> [EXERCISE GOAL]
Filter the data below for the string "turquoise" and copy each matching line.

#### SUPPLIED DATA

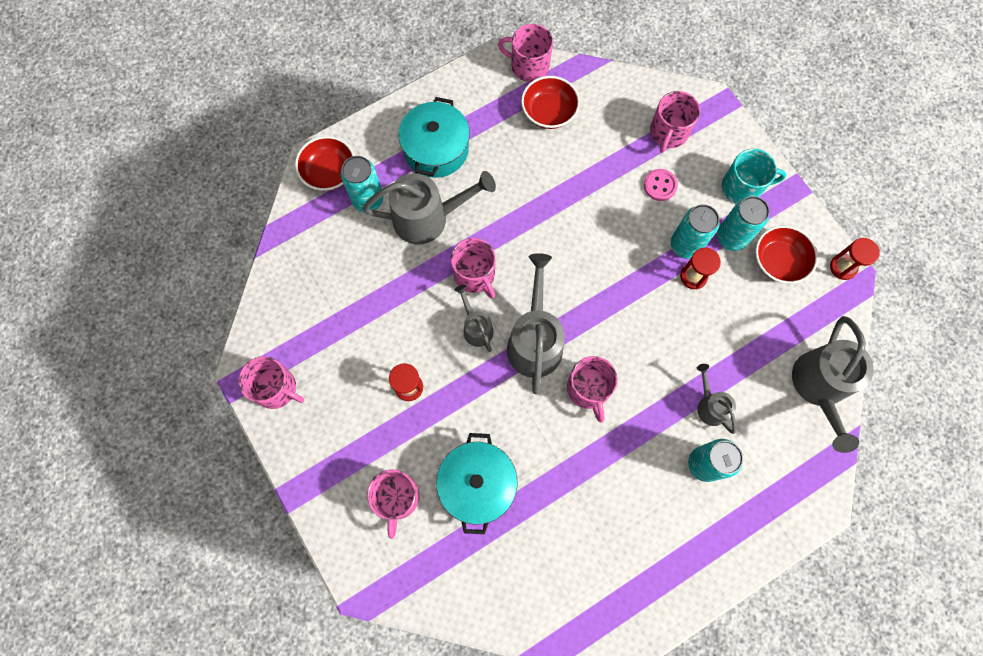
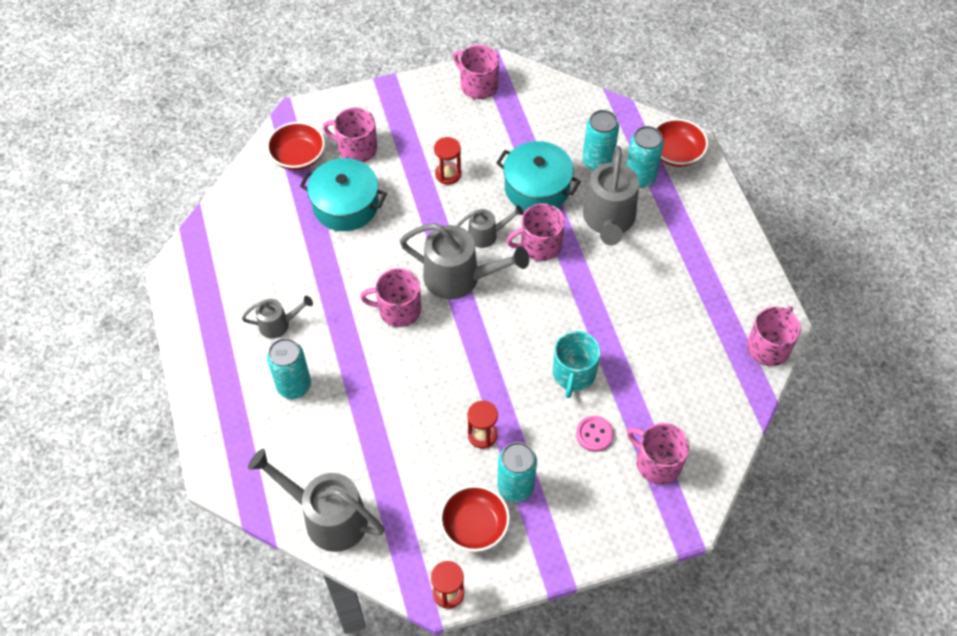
camera: 105 degrees right, 15 degrees down
(276, 388) = (478, 85): pink mug -> pink mug turned 90 degrees clockwise
(436, 149) = (683, 242): turquoise pot -> turquoise pot (537, 188)
(549, 112) = (706, 351): red bowl -> red bowl (298, 156)
(685, 245) = (519, 438): turquoise can -> turquoise can (597, 161)
(709, 405) = (346, 408): grey watering can -> grey watering can (279, 324)
(742, 187) = (572, 519): turquoise mug -> turquoise mug (573, 374)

########

> [SOLUTION FOR THIS TASK]
(436, 149) = (683, 242): turquoise pot -> turquoise pot (537, 188)
(685, 245) = (519, 438): turquoise can -> turquoise can (597, 161)
(742, 187) = (572, 519): turquoise mug -> turquoise mug (573, 374)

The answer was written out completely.